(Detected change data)

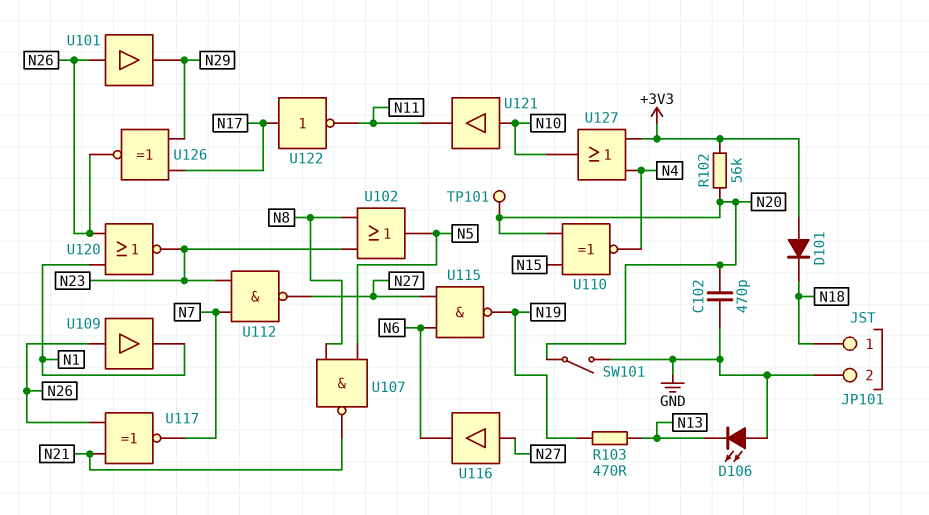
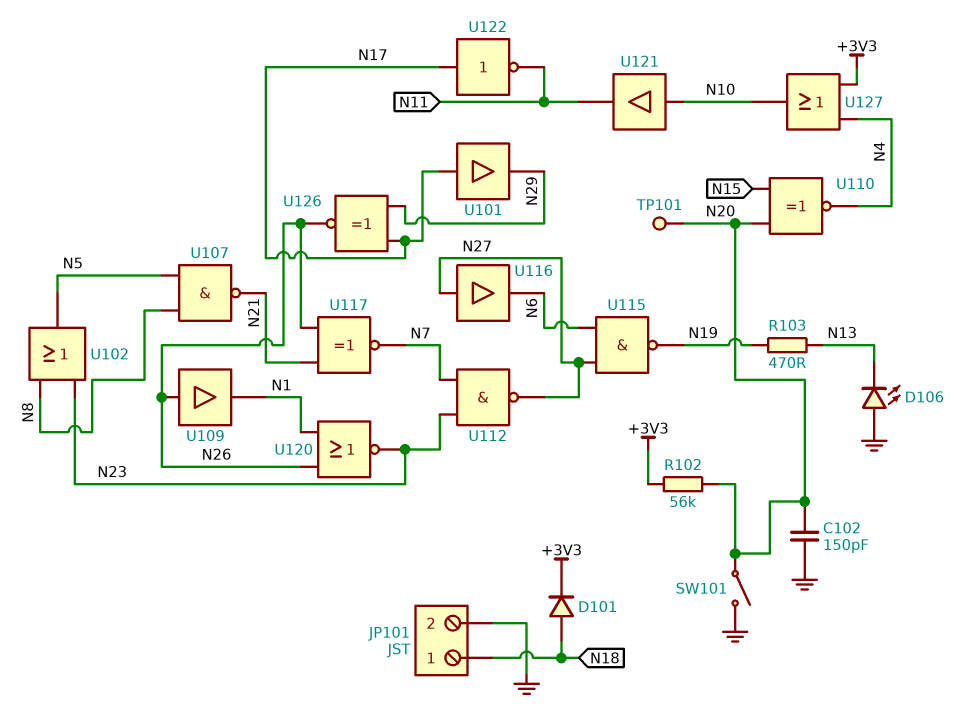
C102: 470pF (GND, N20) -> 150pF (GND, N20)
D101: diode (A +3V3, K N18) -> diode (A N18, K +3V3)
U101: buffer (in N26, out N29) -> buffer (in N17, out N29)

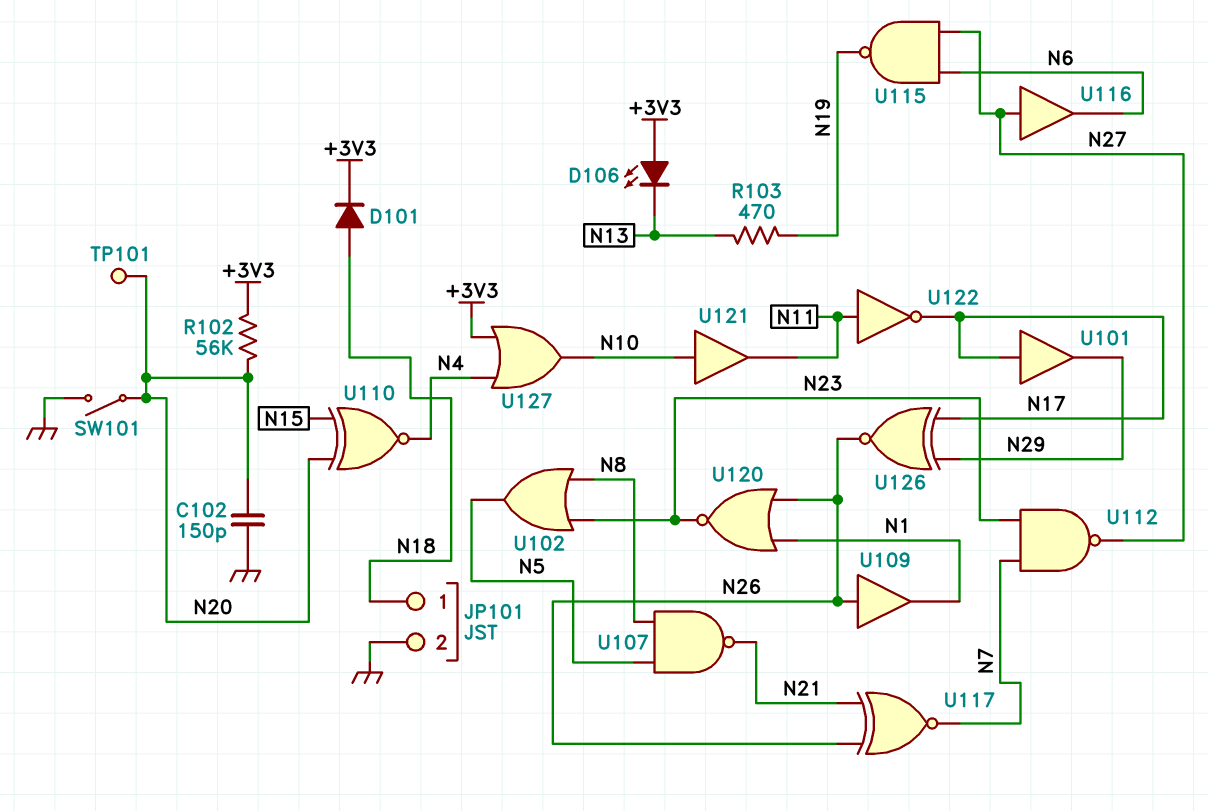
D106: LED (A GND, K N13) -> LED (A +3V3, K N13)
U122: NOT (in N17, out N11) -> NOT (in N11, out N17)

...

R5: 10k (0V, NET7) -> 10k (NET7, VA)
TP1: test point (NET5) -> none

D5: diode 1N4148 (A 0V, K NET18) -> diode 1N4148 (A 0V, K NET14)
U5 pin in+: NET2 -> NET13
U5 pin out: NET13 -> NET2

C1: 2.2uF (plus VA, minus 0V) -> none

---

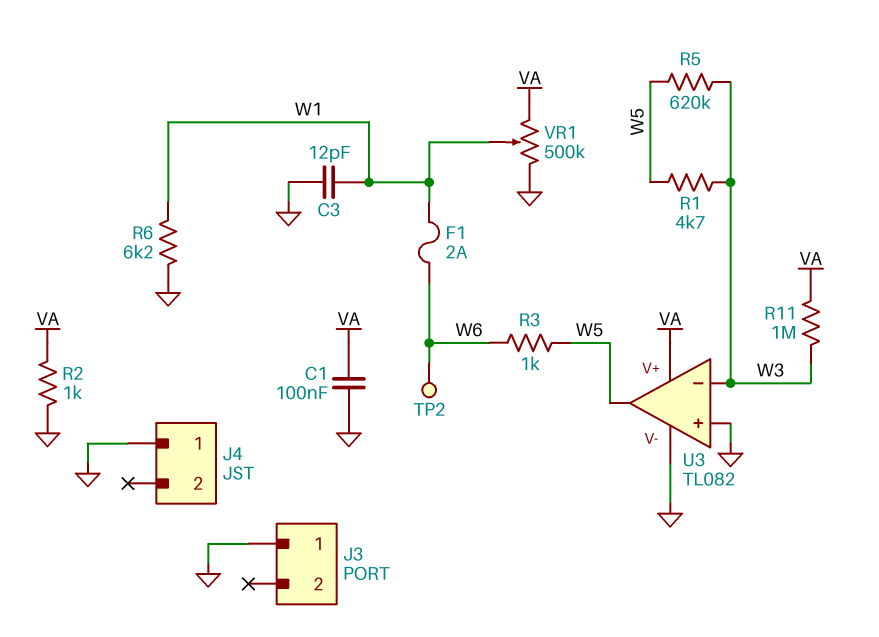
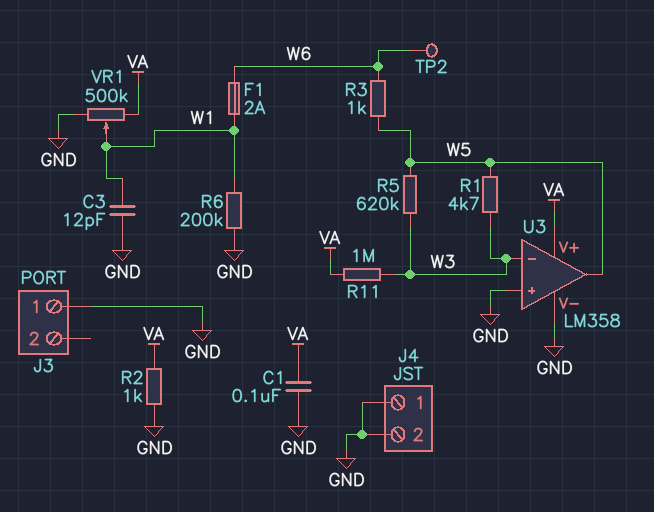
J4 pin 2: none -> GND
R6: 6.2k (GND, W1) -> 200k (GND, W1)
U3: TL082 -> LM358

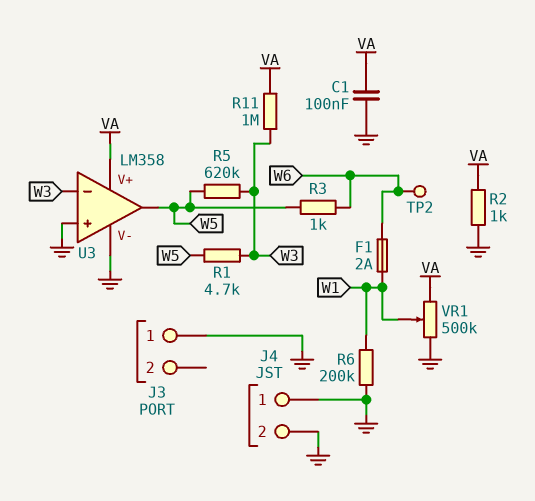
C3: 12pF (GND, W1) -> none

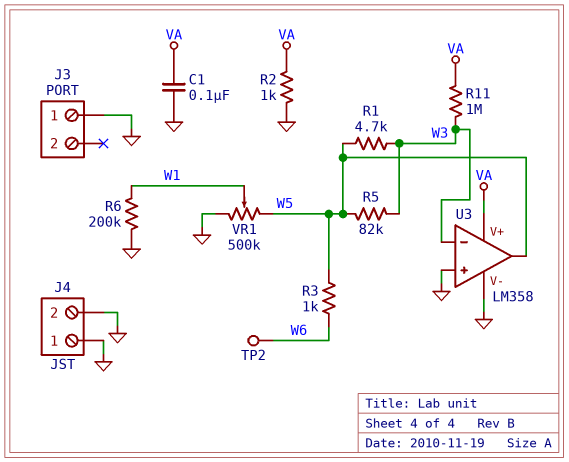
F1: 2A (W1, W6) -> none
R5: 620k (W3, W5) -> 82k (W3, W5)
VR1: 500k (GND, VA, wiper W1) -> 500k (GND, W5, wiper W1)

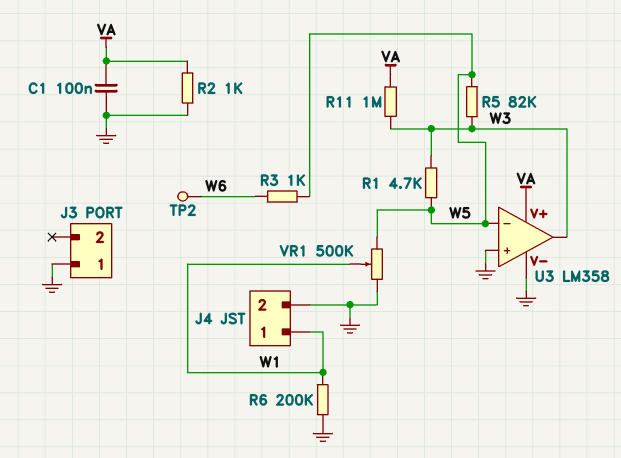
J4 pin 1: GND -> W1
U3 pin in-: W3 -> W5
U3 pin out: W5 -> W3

#### Activity:
Search the entries for the word "none". Copy each line where it appears.

#### Written response:
TP1: test point (NET5) -> none
C1: 2.2uF (plus VA, minus 0V) -> none
J4 pin 2: none -> GND
C3: 12pF (GND, W1) -> none
F1: 2A (W1, W6) -> none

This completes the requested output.